ACTIVITY
Look below for the lines from the one with "brown brush: [46,408,148,481]" to the one with "brown capsule: [572,62,624,118]", and copy exactly those lines, both ends included.

SUPPLIED MATERIAL

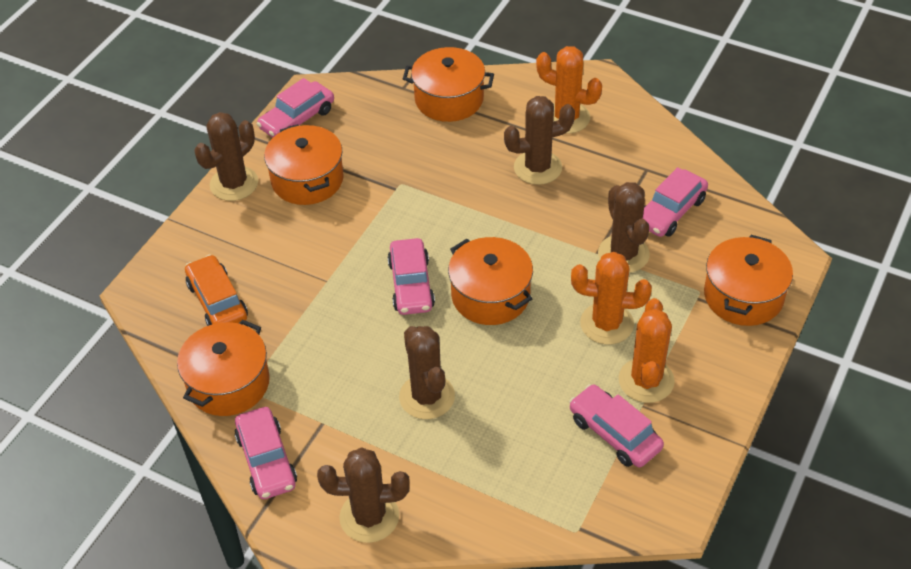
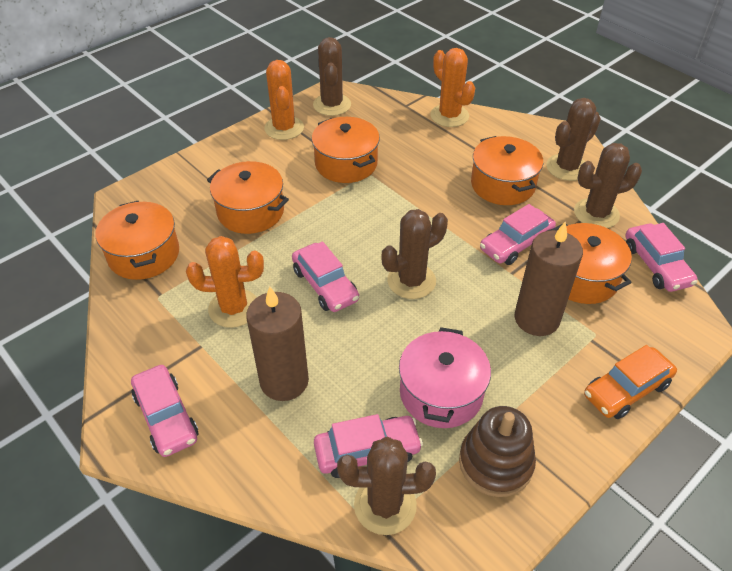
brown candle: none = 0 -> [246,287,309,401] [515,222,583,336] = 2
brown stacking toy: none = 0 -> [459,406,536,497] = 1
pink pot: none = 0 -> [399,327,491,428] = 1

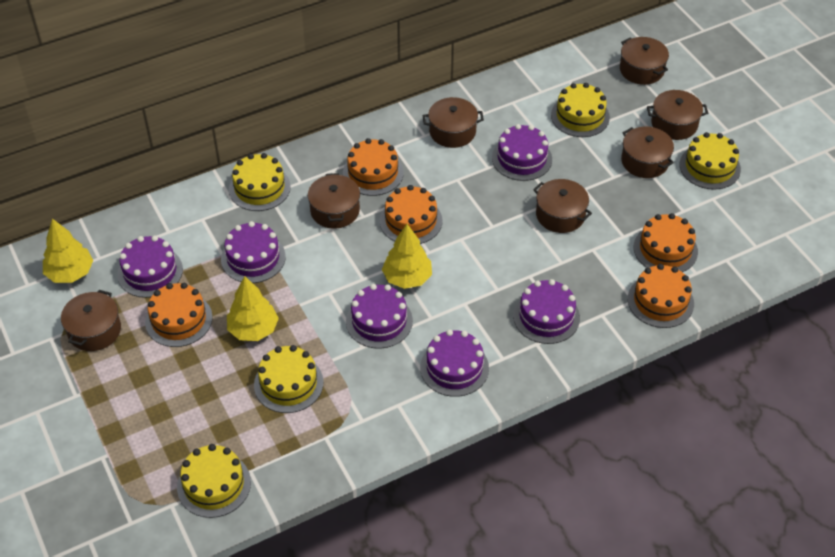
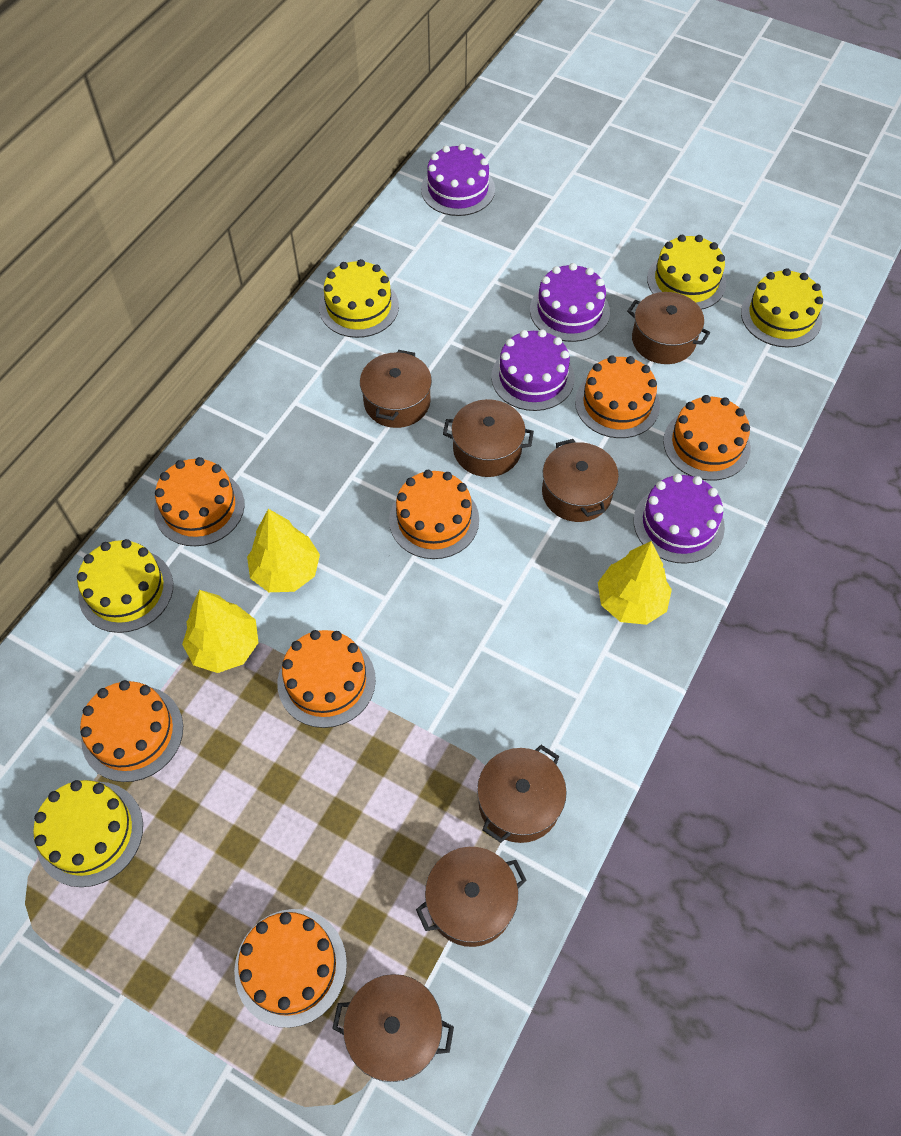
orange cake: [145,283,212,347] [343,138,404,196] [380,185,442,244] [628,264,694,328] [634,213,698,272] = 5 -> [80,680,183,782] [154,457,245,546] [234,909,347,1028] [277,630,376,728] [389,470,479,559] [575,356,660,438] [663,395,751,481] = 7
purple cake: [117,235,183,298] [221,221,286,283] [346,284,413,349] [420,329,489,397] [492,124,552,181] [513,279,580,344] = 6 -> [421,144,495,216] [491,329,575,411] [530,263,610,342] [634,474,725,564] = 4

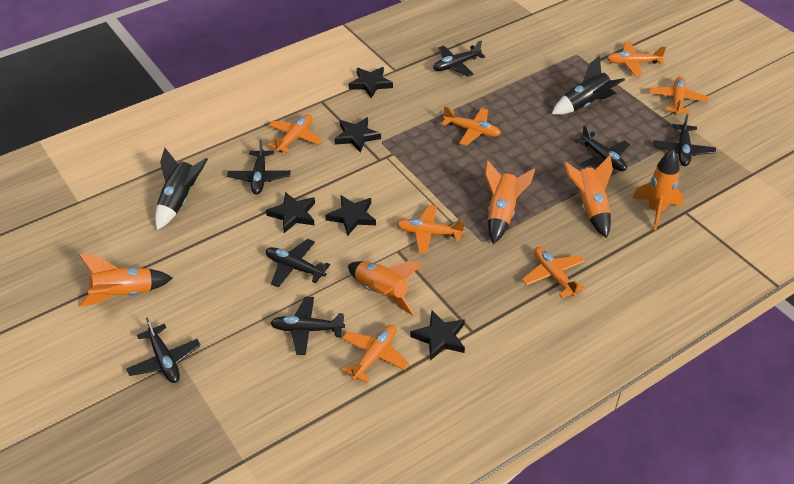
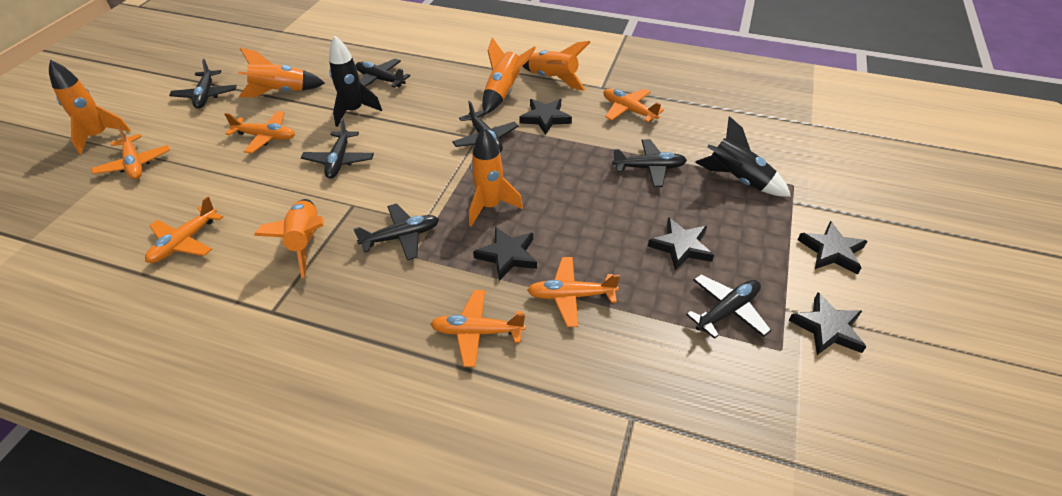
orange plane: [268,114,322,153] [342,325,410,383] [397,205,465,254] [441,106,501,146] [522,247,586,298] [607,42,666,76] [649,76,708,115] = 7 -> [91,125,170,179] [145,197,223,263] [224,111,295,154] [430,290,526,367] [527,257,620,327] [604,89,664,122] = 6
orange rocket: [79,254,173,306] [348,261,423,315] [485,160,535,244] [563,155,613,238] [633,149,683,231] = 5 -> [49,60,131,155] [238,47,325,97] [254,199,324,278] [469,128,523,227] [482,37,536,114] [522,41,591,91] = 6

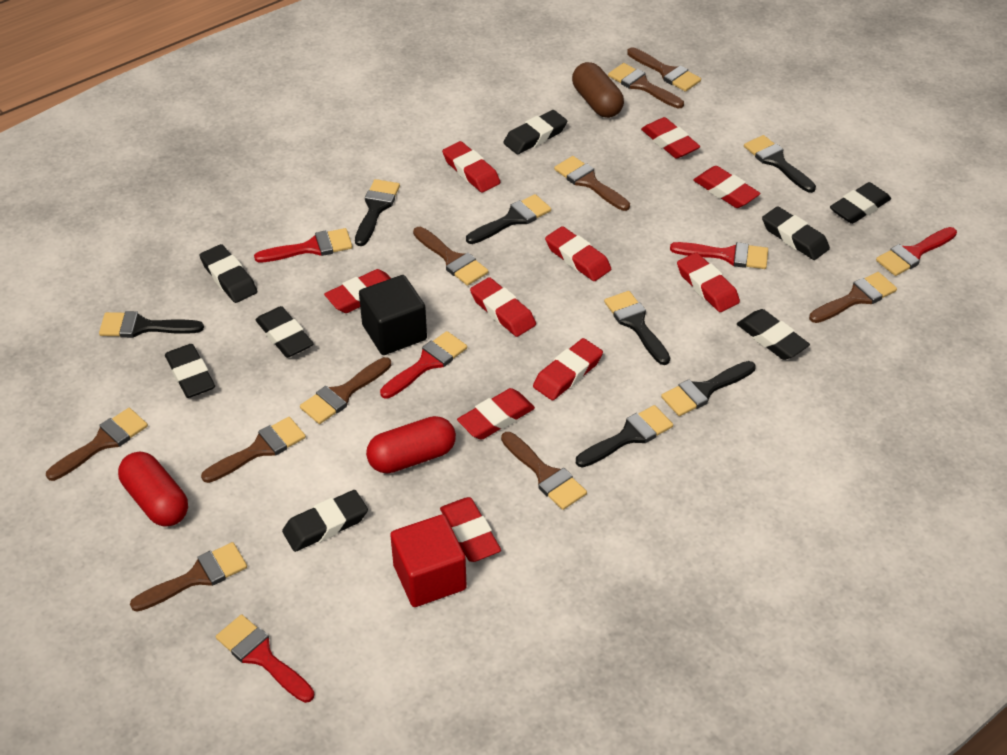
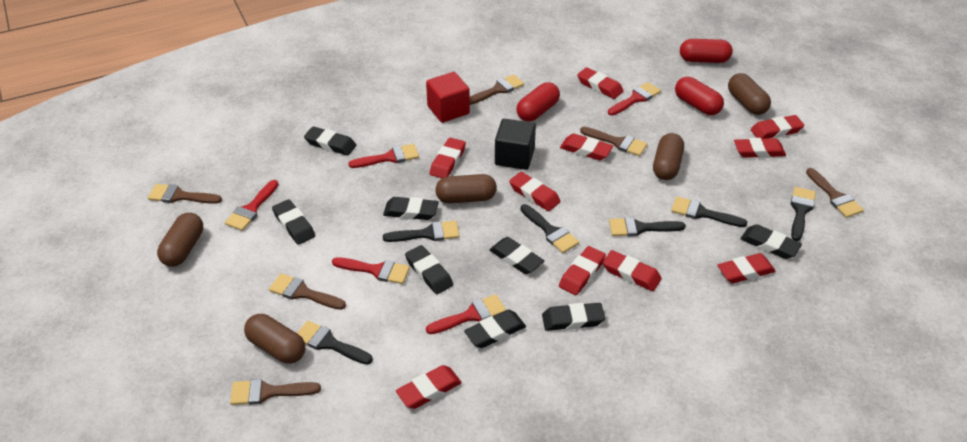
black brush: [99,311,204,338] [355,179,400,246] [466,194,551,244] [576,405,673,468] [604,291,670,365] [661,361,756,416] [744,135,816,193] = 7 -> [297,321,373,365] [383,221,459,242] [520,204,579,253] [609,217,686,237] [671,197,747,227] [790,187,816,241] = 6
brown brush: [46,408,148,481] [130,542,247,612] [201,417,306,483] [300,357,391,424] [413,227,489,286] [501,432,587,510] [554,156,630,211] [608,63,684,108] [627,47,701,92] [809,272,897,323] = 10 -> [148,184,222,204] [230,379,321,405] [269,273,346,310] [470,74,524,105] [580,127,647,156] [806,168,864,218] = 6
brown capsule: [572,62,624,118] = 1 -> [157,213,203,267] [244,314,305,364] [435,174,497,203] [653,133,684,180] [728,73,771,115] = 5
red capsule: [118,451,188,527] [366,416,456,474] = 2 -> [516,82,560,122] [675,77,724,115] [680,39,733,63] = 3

RESULT BELOW
brown brush: [46,408,148,481] [130,542,247,612] [201,417,306,483] [300,357,391,424] [413,227,489,286] [501,432,587,510] [554,156,630,211] [608,63,684,108] [627,47,701,92] [809,272,897,323] = 10 -> [148,184,222,204] [230,379,321,405] [269,273,346,310] [470,74,524,105] [580,127,647,156] [806,168,864,218] = 6
brown capsule: [572,62,624,118] = 1 -> [157,213,203,267] [244,314,305,364] [435,174,497,203] [653,133,684,180] [728,73,771,115] = 5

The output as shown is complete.